§ What you have to do
A bare number is the expected answer: the count of lines in the data holding "none".

━━ Dataset content ━━

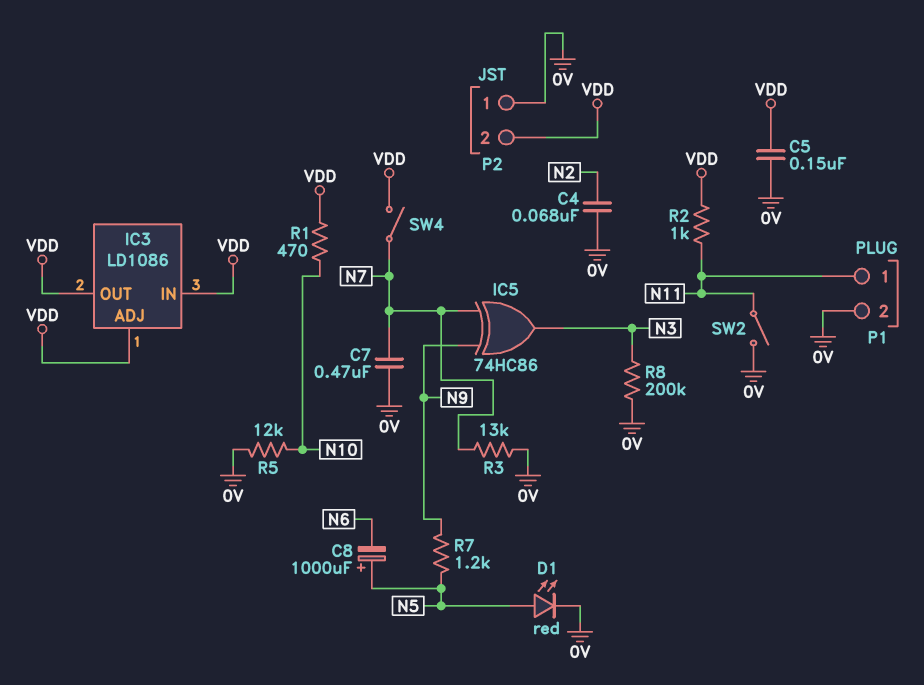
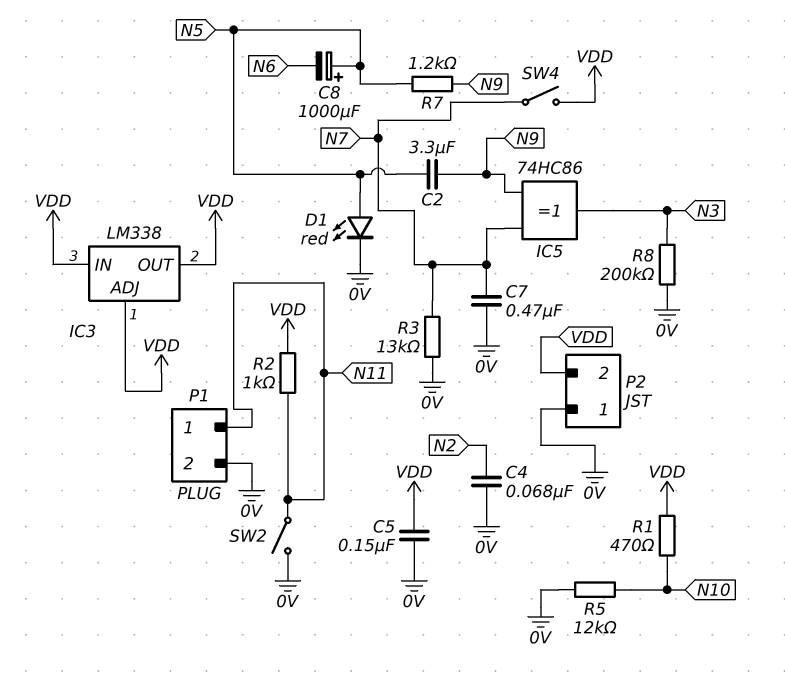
C2: none -> 3.3uF (N5, N9)
IC3: LD1086 -> LM338

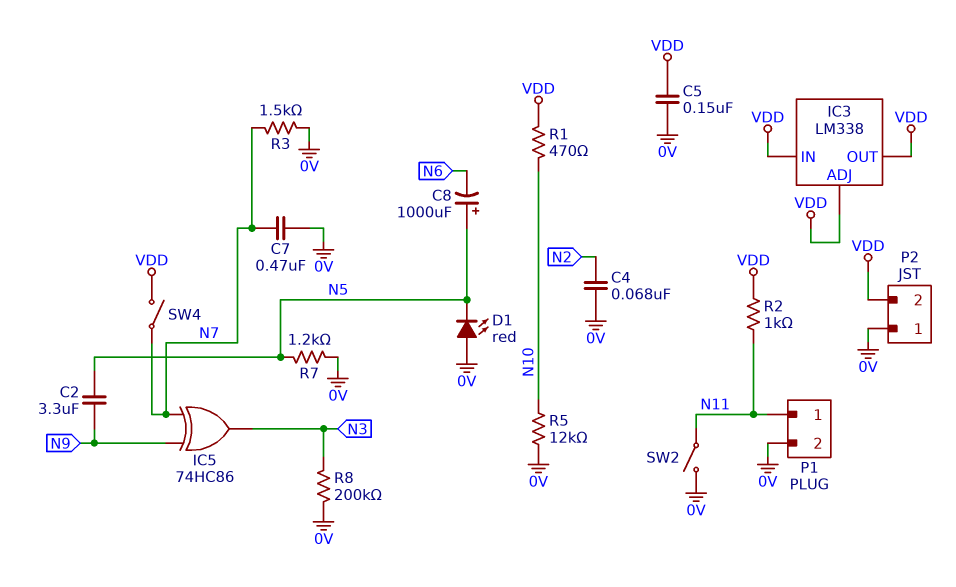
D1: LED red (A N5, K 0V) -> LED red (A 0V, K N5)
R3: 13k (0V, N7) -> 1.5k (0V, N7)
R7: 1.2k (N5, N9) -> 1.2k (0V, N5)

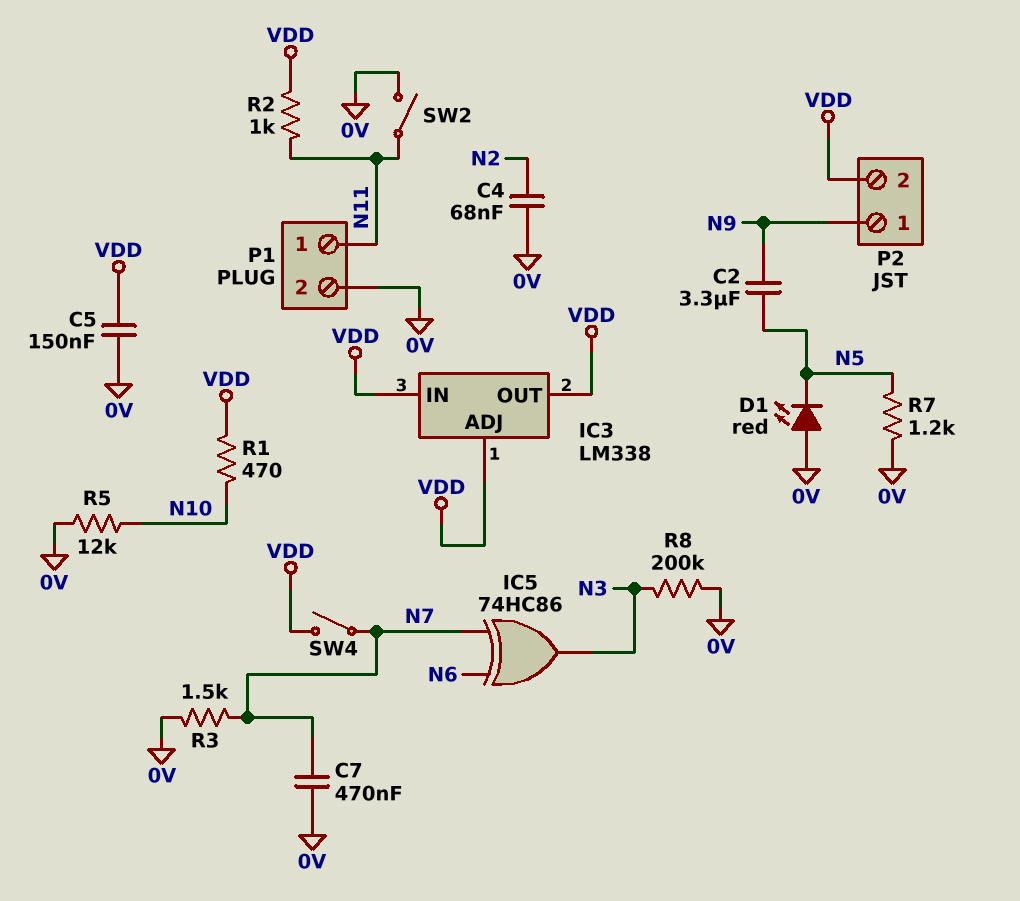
C8: 1000uF (plus N5, minus N6) -> none
IC5: XOR 74HC86 (in N7, in N9, out N3) -> XOR 74HC86 (in N6, in N7, out N3)
P2 pin 1: 0V -> N9

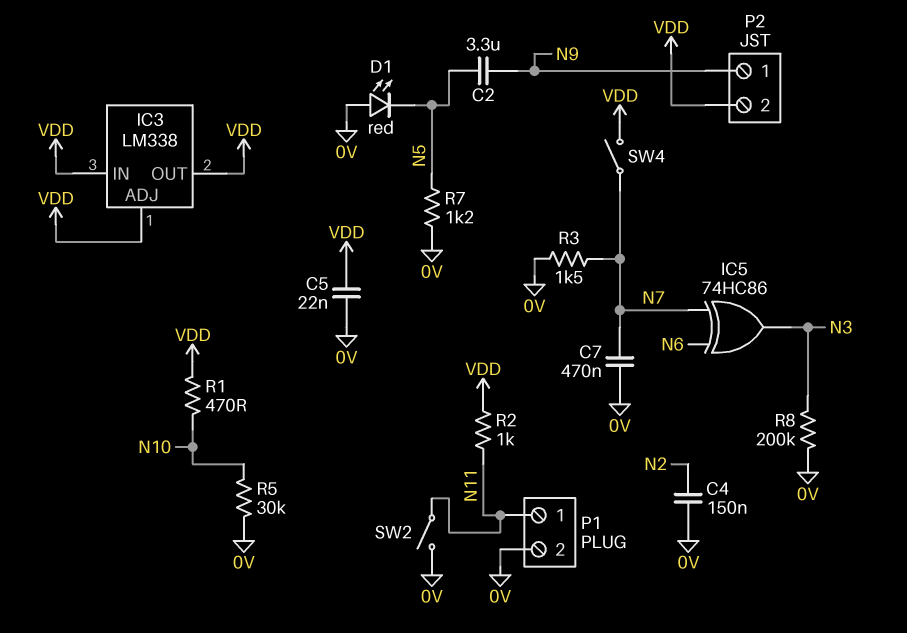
C4: 68nF (0V, N2) -> 150nF (0V, N2)
C5: 150nF (0V, VDD) -> 22nF (0V, VDD)
R5: 12k (0V, N10) -> 30k (0V, N10)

━━━

§ Task solution
2